_ACTION ITEM:_
Nothing in the records below should be altered in the copy, although the pictures must be left out.

_INPUT FOR THIS TASK:_

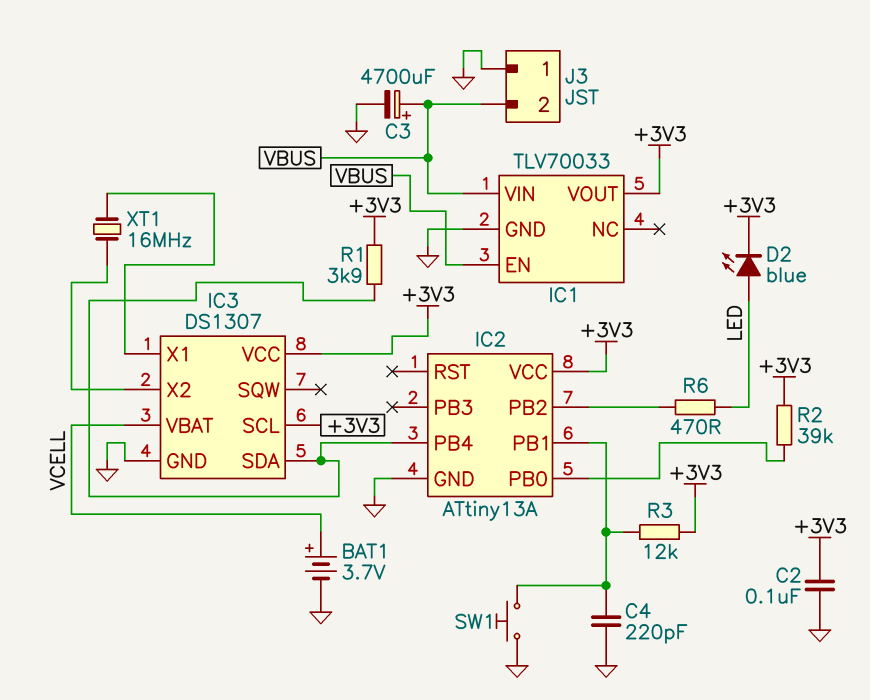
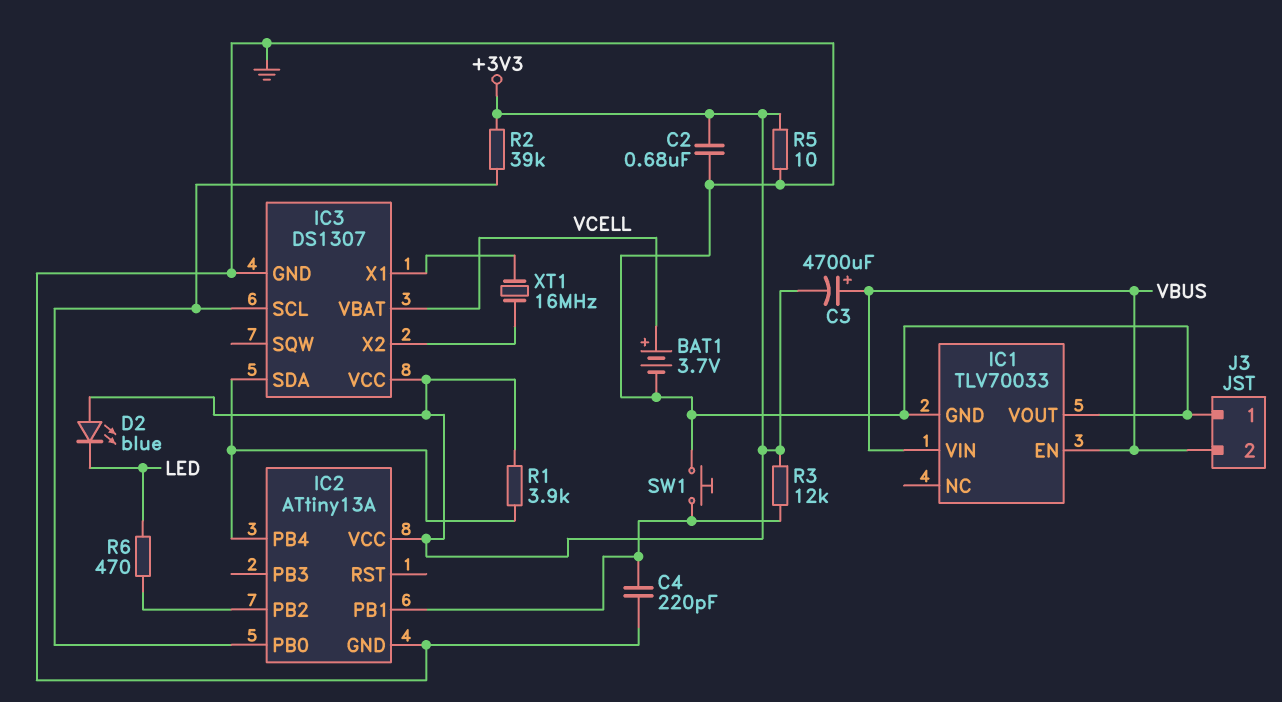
C2: 100nF (+3V3, GND) -> 680nF (+3V3, GND)
C3: 4700uF (plus VBUS, minus GND) -> 4700uF (plus VBUS, minus +3V3)
D2: LED blue (A LED, K +3V3) -> LED blue (A +3V3, K LED)
IC1 pin VOUT: +3V3 -> GND
IC3 pin SCL: +3V3 -> IC2/PB0
R5: none -> 10 (+3V3, GND)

_FINAL ANSWER:_
C2: 100nF (+3V3, GND) -> 680nF (+3V3, GND)
C3: 4700uF (plus VBUS, minus GND) -> 4700uF (plus VBUS, minus +3V3)
D2: LED blue (A LED, K +3V3) -> LED blue (A +3V3, K LED)
IC1 pin VOUT: +3V3 -> GND
IC3 pin SCL: +3V3 -> IC2/PB0
R5: none -> 10 (+3V3, GND)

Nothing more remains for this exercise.